PROMPT >> Starting at the line with "C103: 22uF (plus", repeat every line exactly until the records end, including the last one.

EXCERPTED RECORDS >>
══════════════════════════════

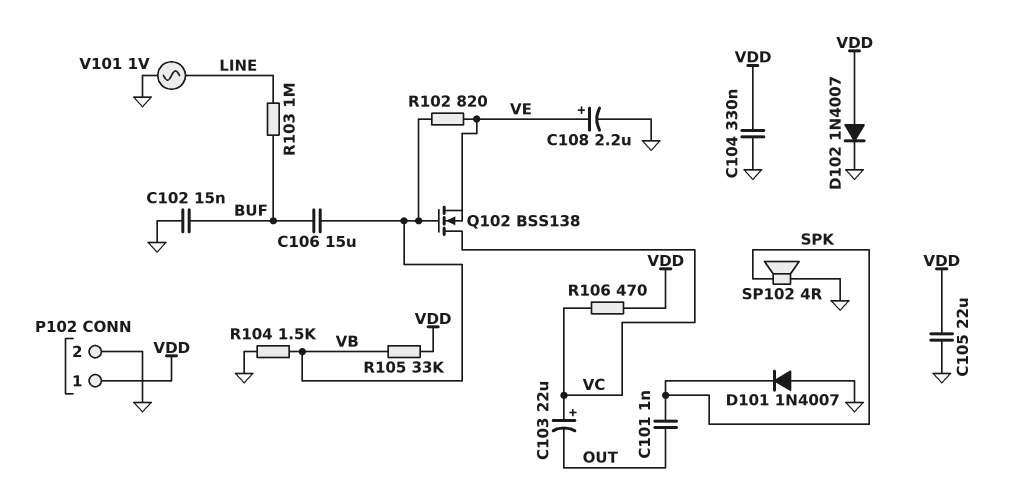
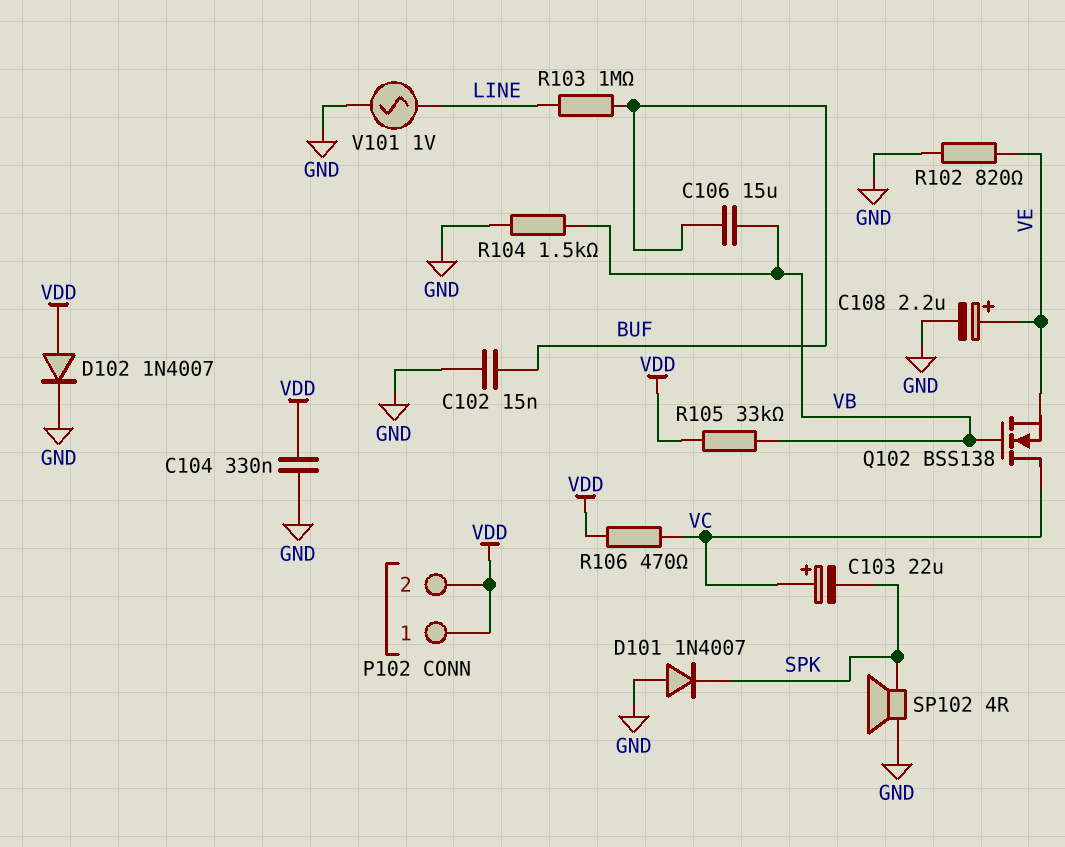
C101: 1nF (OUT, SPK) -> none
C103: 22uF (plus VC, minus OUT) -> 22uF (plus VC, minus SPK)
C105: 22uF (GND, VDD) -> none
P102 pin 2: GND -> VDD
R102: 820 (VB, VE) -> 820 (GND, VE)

══════════════════════════════

SOLUTION >>
C103: 22uF (plus VC, minus OUT) -> 22uF (plus VC, minus SPK)
C105: 22uF (GND, VDD) -> none
P102 pin 2: GND -> VDD
R102: 820 (VB, VE) -> 820 (GND, VE)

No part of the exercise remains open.